§ Task goal: Taking the listing below, restate word for word each line from the line with "yellow brick C7:C10" to the line with "yellow cone G12", ends included, and stop there.
--- Data Enclosed Below ---
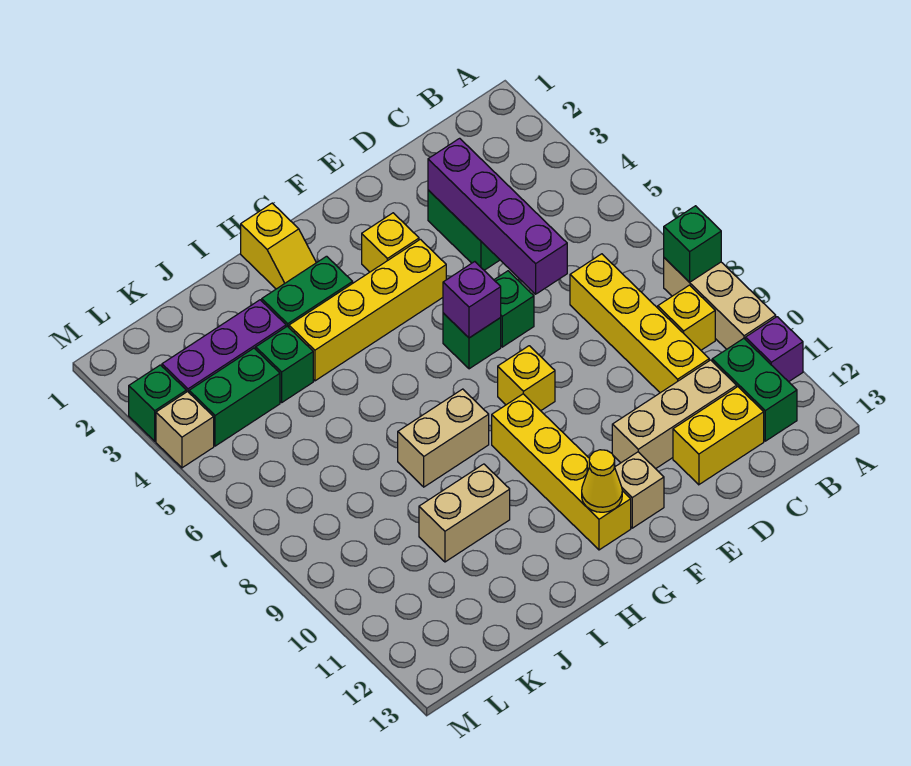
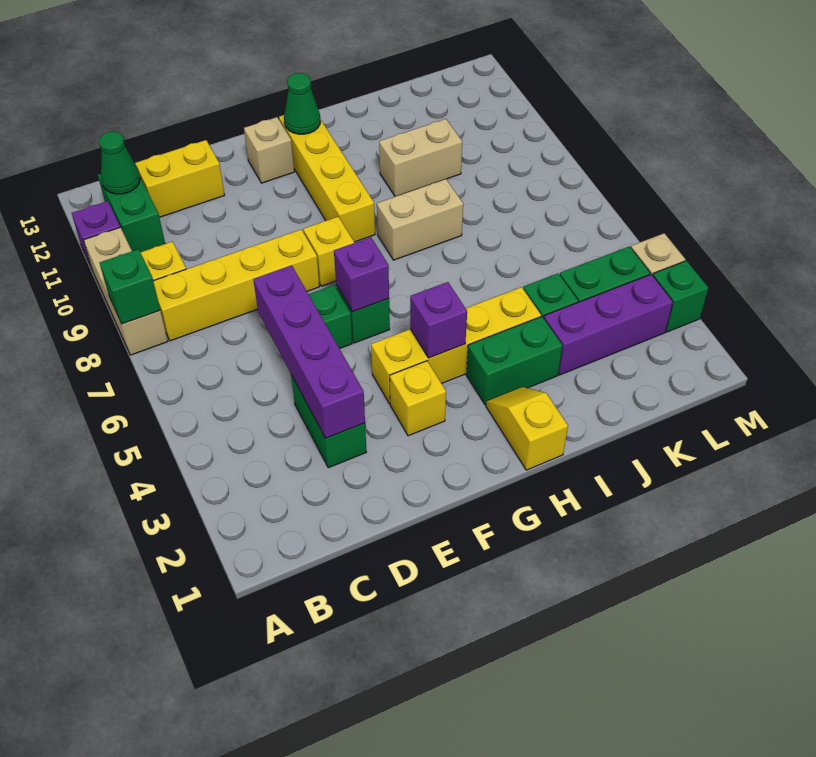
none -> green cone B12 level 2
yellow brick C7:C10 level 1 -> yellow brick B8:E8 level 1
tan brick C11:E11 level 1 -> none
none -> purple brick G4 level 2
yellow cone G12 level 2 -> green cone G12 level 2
--- End of Enclosed Data ---
--- Data Enclosed Below ---
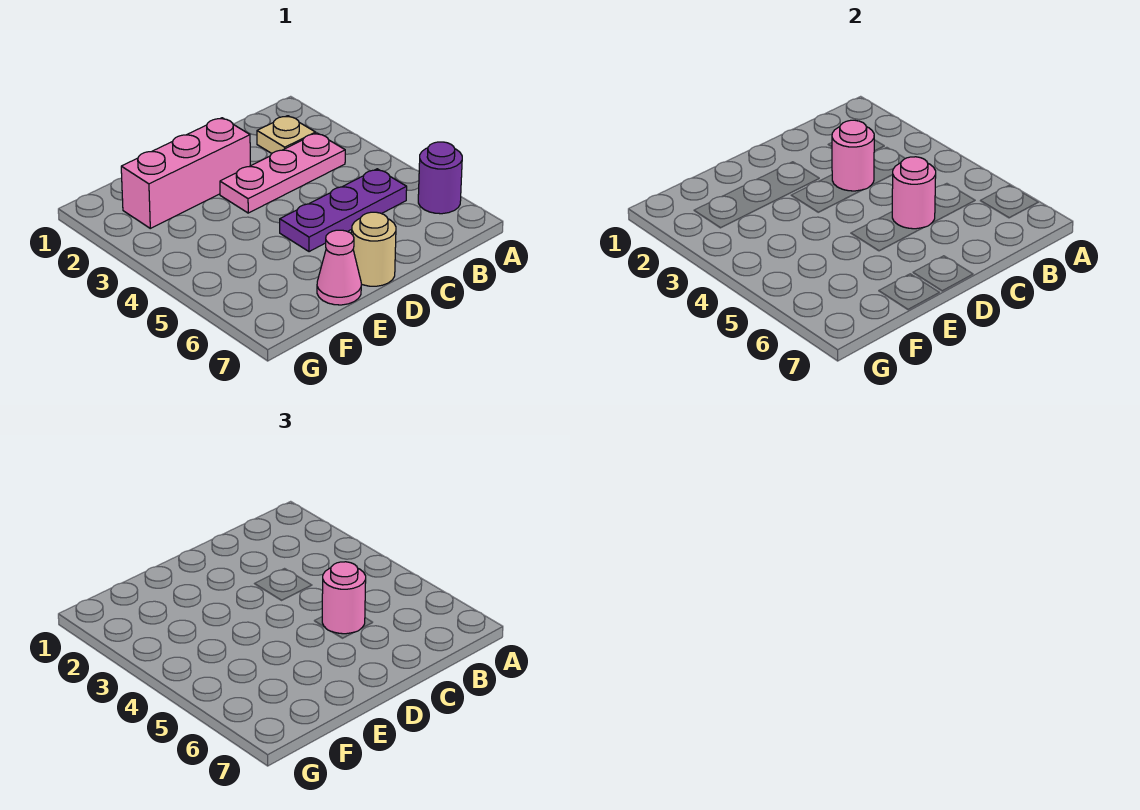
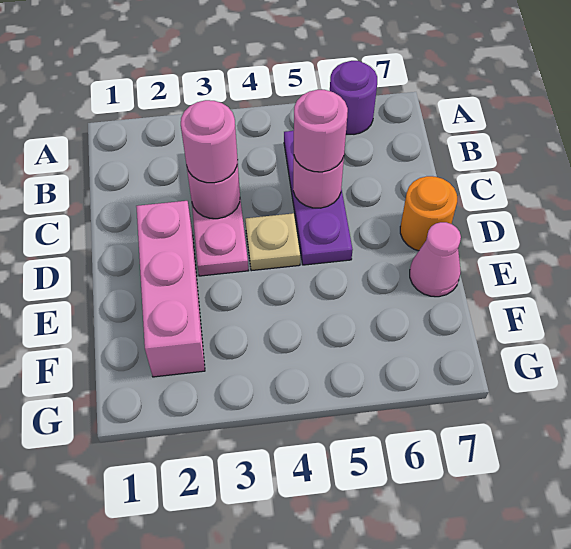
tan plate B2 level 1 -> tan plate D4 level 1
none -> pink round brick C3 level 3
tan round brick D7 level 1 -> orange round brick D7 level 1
--- End of Enclosed Data ---
--- Data Enclosed Below ---
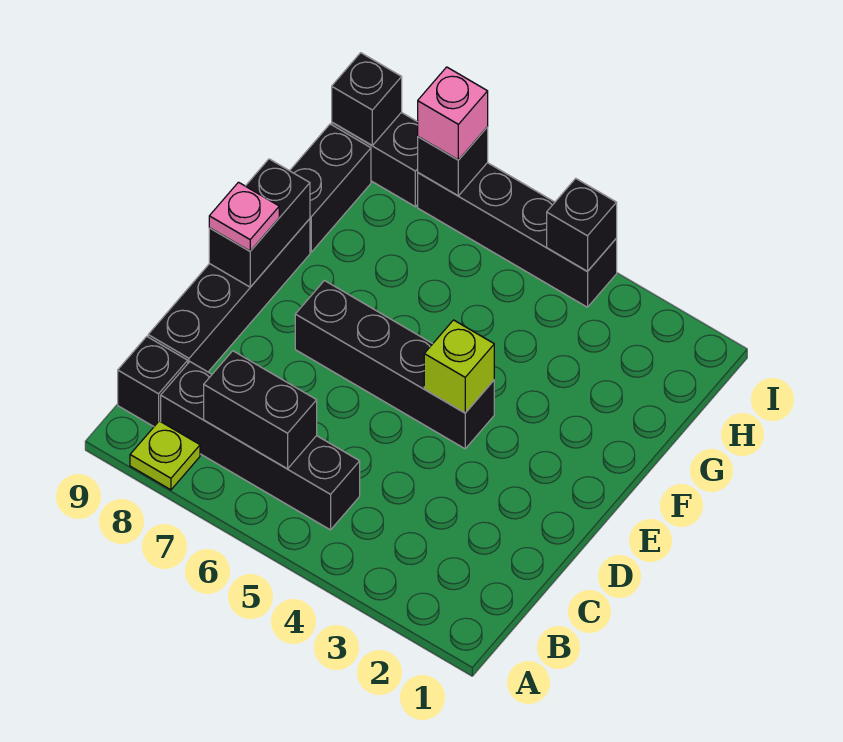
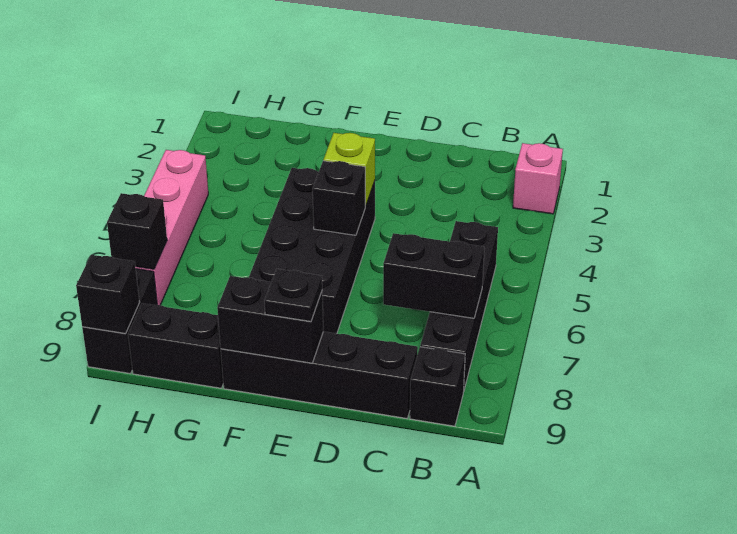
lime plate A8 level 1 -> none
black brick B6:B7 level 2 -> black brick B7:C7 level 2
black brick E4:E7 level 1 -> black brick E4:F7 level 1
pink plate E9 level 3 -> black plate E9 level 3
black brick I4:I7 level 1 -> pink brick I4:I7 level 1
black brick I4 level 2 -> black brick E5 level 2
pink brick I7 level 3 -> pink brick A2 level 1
--- End of Enclosed Data ---
§ Solved problem:
yellow brick C7:C10 level 1 -> yellow brick B8:E8 level 1
tan brick C11:E11 level 1 -> none
none -> purple brick G4 level 2
yellow cone G12 level 2 -> green cone G12 level 2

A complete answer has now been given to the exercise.